(Content revision data)

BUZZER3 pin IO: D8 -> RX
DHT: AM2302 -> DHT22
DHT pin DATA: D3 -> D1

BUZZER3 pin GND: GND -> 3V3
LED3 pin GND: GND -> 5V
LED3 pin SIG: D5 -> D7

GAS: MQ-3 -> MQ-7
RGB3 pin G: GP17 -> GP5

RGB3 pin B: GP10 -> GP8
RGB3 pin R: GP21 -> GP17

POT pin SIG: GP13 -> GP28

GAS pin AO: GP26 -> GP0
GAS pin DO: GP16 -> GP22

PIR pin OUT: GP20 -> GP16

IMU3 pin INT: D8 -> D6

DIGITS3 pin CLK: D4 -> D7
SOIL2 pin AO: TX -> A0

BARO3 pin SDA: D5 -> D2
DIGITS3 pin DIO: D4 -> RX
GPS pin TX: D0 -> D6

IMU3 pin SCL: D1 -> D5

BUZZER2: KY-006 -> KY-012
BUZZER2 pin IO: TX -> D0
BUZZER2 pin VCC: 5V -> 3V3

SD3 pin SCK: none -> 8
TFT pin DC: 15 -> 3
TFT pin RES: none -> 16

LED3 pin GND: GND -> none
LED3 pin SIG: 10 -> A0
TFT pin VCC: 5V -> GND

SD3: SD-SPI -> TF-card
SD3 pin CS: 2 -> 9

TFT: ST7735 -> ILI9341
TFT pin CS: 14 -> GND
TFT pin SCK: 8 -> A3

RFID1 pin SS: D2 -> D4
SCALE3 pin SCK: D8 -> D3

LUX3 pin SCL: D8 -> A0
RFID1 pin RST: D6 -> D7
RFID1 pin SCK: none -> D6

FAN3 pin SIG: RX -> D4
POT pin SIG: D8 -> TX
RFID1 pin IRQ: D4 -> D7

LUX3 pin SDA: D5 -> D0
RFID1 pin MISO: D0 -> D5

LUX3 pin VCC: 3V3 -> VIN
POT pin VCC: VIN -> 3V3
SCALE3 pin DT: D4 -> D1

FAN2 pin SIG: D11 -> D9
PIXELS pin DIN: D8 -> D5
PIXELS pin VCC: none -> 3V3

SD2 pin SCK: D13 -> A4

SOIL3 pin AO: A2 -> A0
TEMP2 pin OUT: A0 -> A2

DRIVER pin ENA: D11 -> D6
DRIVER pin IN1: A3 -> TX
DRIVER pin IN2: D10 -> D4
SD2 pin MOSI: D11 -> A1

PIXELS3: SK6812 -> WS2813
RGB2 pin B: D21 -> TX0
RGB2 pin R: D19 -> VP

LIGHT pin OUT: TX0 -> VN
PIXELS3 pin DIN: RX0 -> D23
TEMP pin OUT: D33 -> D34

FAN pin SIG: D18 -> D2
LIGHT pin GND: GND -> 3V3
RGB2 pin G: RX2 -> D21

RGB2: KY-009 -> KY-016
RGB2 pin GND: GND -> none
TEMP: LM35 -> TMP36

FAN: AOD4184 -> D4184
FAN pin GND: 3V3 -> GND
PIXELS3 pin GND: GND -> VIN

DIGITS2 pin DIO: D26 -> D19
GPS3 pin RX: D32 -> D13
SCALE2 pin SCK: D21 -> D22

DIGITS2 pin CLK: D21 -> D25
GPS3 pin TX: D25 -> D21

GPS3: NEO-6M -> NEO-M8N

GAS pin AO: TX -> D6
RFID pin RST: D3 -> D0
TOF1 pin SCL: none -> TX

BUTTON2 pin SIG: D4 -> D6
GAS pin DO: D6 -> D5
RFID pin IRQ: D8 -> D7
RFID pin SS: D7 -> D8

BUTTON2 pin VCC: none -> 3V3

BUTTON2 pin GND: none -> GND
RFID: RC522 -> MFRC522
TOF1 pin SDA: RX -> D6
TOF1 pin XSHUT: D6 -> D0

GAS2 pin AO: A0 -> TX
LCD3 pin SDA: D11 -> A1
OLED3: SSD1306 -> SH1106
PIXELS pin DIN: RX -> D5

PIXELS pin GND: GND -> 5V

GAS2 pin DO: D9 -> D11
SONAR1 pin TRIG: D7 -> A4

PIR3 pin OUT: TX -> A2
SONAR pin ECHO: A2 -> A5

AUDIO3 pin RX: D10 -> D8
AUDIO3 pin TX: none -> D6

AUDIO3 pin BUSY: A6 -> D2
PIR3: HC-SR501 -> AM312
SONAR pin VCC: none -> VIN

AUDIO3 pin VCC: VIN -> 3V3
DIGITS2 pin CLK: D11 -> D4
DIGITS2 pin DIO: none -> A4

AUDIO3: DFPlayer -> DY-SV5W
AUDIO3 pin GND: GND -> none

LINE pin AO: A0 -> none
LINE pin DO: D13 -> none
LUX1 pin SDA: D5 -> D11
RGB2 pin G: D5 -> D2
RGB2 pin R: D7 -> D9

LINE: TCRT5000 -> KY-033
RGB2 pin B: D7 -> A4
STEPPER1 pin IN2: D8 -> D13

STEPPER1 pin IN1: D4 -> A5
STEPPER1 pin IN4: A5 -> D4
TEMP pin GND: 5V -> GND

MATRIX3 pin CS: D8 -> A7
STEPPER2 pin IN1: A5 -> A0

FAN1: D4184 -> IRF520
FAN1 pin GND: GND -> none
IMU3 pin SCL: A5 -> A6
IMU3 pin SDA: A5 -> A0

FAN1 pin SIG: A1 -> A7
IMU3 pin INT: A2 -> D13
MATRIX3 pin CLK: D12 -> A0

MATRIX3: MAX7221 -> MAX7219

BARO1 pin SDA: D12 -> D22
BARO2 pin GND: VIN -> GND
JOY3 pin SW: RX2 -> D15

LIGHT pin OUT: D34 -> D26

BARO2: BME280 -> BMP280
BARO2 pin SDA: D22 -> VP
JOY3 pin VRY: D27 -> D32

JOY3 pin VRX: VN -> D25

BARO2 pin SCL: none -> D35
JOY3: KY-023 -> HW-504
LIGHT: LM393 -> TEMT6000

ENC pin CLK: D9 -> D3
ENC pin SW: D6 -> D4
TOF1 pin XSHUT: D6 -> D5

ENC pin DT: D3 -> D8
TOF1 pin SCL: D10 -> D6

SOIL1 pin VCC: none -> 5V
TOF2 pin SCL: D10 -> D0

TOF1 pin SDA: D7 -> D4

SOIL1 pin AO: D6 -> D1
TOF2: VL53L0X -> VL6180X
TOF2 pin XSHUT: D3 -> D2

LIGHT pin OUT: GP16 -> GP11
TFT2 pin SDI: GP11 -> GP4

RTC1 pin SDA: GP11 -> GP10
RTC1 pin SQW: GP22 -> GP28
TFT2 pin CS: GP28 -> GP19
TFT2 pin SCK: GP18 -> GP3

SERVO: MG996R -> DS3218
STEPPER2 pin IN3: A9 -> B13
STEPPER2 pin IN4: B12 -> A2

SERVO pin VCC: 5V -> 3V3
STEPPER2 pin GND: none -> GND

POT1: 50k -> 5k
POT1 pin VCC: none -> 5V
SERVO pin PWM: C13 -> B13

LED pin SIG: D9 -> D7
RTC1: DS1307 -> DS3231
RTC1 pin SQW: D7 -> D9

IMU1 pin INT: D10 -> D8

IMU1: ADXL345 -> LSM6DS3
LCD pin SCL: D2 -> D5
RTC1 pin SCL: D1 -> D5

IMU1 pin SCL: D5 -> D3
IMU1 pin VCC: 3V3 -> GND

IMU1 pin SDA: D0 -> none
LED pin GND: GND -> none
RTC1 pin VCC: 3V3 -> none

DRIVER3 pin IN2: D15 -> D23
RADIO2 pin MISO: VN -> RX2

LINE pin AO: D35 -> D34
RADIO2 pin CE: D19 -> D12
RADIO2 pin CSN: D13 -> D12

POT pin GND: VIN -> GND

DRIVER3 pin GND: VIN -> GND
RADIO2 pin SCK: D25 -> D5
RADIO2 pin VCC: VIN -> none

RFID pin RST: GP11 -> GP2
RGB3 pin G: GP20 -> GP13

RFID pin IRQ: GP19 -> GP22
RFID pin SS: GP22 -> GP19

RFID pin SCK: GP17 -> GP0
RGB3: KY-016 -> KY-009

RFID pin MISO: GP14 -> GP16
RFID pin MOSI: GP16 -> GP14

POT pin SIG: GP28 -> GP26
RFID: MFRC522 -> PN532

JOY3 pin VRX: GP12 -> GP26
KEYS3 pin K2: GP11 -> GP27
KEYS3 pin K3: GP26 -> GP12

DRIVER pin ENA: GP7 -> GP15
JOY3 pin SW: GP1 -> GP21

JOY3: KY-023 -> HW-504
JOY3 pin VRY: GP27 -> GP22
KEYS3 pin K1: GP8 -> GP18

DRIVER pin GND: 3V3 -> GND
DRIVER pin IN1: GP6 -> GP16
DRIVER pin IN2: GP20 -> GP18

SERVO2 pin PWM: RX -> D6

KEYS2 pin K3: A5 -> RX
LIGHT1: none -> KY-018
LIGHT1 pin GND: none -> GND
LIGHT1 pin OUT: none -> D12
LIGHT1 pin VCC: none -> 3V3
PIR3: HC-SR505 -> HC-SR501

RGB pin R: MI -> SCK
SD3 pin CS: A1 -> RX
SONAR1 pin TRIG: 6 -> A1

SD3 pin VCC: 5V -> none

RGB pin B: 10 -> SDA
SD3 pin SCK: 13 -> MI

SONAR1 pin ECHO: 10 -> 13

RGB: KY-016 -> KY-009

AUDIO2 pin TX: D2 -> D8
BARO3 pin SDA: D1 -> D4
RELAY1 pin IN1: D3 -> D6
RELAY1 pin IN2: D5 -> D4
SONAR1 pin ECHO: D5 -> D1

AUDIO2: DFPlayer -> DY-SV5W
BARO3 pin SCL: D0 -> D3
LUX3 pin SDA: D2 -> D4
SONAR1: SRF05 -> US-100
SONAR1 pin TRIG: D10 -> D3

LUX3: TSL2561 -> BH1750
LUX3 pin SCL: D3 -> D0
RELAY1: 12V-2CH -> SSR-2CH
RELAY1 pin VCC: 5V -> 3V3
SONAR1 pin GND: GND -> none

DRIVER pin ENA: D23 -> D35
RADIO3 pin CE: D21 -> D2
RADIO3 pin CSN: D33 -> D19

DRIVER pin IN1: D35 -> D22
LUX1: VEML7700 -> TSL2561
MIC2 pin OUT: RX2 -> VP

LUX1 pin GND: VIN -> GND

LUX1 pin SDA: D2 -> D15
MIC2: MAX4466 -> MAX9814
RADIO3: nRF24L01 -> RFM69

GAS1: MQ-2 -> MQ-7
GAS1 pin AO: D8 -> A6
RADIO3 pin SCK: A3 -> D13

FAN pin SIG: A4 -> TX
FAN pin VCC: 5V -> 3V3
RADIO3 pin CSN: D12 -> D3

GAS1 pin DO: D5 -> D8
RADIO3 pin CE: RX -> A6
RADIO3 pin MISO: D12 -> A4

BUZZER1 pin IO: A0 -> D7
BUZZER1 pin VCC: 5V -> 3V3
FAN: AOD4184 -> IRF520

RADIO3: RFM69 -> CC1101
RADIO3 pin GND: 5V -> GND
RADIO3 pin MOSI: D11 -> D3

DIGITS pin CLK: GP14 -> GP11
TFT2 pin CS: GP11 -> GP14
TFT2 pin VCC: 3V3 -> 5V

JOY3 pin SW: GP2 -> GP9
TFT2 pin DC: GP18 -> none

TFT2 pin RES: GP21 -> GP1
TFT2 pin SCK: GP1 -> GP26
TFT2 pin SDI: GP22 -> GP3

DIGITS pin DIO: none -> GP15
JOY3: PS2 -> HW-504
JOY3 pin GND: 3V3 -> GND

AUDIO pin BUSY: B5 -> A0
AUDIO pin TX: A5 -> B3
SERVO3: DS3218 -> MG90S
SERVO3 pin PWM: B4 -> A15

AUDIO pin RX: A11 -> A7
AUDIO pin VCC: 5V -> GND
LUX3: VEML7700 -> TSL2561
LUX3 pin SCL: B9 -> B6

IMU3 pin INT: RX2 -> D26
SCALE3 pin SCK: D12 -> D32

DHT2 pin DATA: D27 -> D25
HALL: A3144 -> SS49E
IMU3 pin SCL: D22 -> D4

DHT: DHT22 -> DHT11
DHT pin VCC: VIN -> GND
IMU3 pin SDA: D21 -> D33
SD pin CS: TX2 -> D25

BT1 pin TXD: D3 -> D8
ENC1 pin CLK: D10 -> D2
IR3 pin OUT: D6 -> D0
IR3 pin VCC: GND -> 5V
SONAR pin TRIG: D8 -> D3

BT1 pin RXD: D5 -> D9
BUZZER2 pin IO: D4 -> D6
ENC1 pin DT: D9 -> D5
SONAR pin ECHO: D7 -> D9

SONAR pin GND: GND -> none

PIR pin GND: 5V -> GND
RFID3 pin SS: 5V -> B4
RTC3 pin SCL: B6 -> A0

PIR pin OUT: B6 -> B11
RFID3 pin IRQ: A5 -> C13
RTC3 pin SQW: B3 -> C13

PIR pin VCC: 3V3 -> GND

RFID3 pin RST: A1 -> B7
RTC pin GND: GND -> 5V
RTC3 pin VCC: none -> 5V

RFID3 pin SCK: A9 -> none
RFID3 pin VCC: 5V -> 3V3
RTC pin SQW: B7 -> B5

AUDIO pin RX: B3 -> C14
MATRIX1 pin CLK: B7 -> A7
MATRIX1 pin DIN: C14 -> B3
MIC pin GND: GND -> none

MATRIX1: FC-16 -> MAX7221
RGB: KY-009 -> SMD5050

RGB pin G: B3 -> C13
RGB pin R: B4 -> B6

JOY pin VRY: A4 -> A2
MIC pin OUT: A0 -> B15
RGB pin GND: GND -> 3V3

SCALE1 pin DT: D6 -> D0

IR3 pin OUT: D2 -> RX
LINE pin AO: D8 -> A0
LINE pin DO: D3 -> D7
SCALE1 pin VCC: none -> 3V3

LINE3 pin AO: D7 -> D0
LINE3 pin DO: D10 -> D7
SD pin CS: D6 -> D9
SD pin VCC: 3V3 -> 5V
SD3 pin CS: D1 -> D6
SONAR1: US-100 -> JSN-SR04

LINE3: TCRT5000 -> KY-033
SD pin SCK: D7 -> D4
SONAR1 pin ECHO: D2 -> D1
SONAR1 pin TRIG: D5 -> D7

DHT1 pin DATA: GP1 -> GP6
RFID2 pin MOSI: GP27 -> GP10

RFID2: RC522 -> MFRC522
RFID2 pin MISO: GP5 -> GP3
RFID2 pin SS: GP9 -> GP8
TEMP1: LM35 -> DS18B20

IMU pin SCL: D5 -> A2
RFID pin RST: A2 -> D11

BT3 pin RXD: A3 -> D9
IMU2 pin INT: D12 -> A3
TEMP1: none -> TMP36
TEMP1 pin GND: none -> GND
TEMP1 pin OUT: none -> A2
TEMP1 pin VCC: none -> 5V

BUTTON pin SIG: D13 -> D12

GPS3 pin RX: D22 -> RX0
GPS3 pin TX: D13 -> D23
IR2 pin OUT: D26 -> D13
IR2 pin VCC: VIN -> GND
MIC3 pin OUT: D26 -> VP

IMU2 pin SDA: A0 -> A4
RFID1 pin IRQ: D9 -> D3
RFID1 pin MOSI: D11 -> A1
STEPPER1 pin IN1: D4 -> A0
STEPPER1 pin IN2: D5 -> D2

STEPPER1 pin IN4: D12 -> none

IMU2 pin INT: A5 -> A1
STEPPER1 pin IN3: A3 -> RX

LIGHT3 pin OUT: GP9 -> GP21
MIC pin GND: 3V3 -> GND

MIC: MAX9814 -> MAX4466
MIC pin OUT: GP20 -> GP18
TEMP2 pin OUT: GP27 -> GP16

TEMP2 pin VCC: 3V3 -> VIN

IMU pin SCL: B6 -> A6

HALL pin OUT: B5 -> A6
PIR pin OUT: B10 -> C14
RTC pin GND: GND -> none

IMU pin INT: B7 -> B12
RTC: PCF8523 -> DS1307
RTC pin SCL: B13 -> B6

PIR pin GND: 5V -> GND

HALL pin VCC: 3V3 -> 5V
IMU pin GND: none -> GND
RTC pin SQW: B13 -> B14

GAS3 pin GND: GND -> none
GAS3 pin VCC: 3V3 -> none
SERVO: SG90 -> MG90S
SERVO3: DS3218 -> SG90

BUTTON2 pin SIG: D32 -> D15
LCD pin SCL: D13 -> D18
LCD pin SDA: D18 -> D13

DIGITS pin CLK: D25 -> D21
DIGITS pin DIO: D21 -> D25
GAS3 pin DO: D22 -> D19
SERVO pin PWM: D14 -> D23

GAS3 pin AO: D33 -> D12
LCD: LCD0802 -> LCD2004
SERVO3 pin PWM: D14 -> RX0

- WHAT THE EXERCISE ASKS
The answer must consist of every line from the records above that holds "BUSY".

- YOUR SOLUTION
AUDIO3 pin BUSY: A6 -> D2
AUDIO pin BUSY: B5 -> A0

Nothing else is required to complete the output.